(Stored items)
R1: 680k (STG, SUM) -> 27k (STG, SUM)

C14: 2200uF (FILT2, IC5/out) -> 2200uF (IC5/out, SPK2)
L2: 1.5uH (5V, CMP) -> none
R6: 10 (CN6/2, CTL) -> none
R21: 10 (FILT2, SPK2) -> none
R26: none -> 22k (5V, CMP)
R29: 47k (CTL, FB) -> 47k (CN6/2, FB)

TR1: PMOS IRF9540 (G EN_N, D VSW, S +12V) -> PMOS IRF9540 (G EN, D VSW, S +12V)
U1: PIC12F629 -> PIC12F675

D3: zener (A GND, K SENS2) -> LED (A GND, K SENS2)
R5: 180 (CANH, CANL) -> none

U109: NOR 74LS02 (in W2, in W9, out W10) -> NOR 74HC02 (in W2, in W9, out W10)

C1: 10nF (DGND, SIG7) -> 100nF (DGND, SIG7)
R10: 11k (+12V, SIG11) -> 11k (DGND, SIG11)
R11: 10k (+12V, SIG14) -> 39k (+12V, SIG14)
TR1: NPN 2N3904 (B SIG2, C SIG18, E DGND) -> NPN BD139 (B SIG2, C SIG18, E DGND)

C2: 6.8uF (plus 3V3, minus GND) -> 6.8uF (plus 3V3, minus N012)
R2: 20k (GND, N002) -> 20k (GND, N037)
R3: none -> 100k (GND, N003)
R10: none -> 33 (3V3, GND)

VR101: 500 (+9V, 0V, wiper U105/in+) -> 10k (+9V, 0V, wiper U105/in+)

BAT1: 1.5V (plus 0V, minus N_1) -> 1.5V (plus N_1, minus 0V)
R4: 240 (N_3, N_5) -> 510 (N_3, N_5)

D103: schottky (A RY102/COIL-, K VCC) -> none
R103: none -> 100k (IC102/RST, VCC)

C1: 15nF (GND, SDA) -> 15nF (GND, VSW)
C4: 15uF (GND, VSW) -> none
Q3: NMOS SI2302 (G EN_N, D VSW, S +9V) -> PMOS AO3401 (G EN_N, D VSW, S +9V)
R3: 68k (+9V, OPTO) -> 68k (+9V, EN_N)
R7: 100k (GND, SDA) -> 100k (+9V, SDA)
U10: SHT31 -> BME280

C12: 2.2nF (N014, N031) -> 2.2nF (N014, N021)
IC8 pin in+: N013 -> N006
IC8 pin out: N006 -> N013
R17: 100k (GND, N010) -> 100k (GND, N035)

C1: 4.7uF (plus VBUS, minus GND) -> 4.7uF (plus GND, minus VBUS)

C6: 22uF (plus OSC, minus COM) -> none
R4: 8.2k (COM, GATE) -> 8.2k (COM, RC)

_PROBLEM TO WORK ON_
Go through the entries and copy every line that has "plus".

_ANSWER_
C2: 6.8uF (plus 3V3, minus GND) -> 6.8uF (plus 3V3, minus N012)
BAT1: 1.5V (plus 0V, minus N_1) -> 1.5V (plus N_1, minus 0V)
C1: 4.7uF (plus VBUS, minus GND) -> 4.7uF (plus GND, minus VBUS)
C6: 22uF (plus OSC, minus COM) -> none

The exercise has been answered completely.